WORK ITEM: Starting at the line that contains "129 334 206", transcribe each line exactly through the last line of the data. Include nothing else.

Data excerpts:
* * * * * * * * *
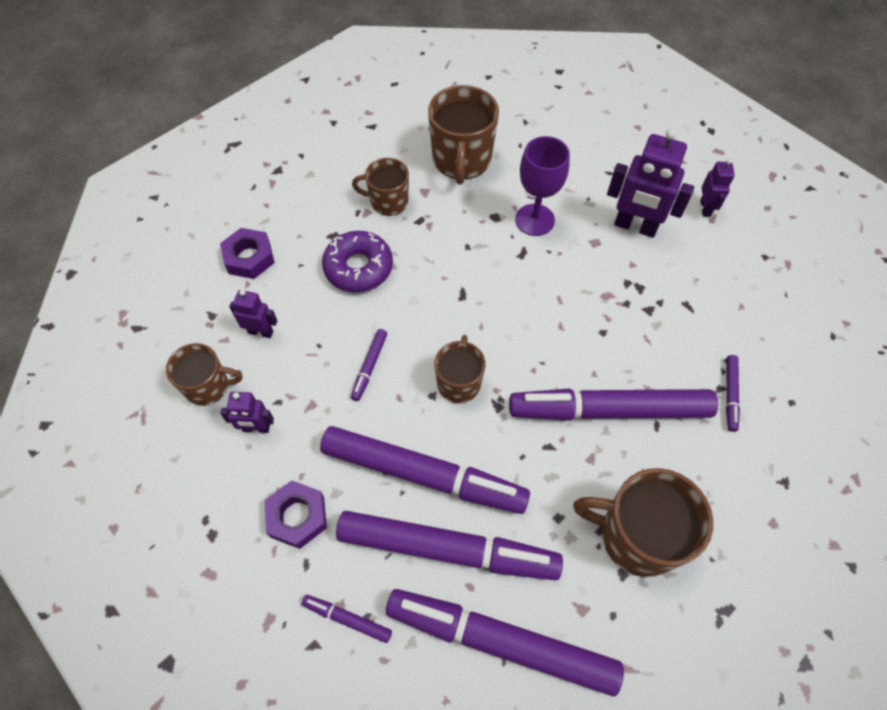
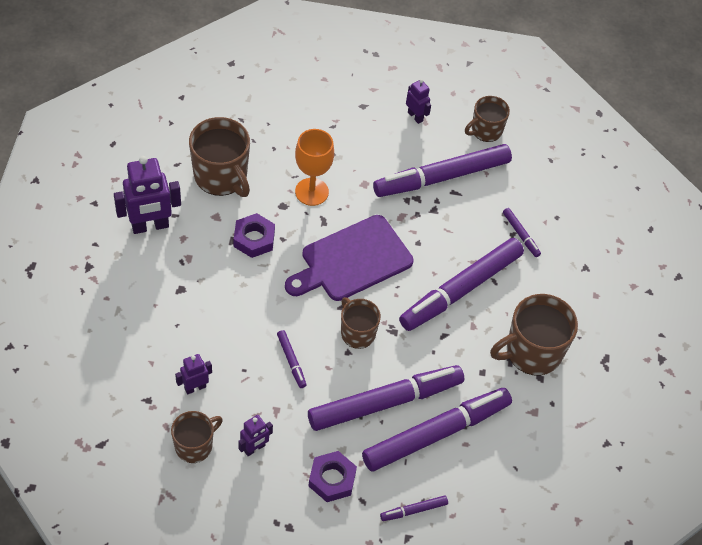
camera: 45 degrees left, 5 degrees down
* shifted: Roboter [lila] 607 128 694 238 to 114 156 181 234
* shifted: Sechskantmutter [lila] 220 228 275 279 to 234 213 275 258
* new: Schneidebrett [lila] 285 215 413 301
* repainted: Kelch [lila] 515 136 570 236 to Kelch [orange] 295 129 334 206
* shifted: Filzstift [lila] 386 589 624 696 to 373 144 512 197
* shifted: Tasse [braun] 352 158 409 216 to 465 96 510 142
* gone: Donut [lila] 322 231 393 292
* * * * * * * * *
ANSWER TO THE EXERCISE:
* repainted: Kelch [lila] 515 136 570 236 to Kelch [orange] 295 129 334 206
* shifted: Filzstift [lila] 386 589 624 696 to 373 144 512 197
* shifted: Tasse [braun] 352 158 409 216 to 465 96 510 142
* gone: Donut [lila] 322 231 393 292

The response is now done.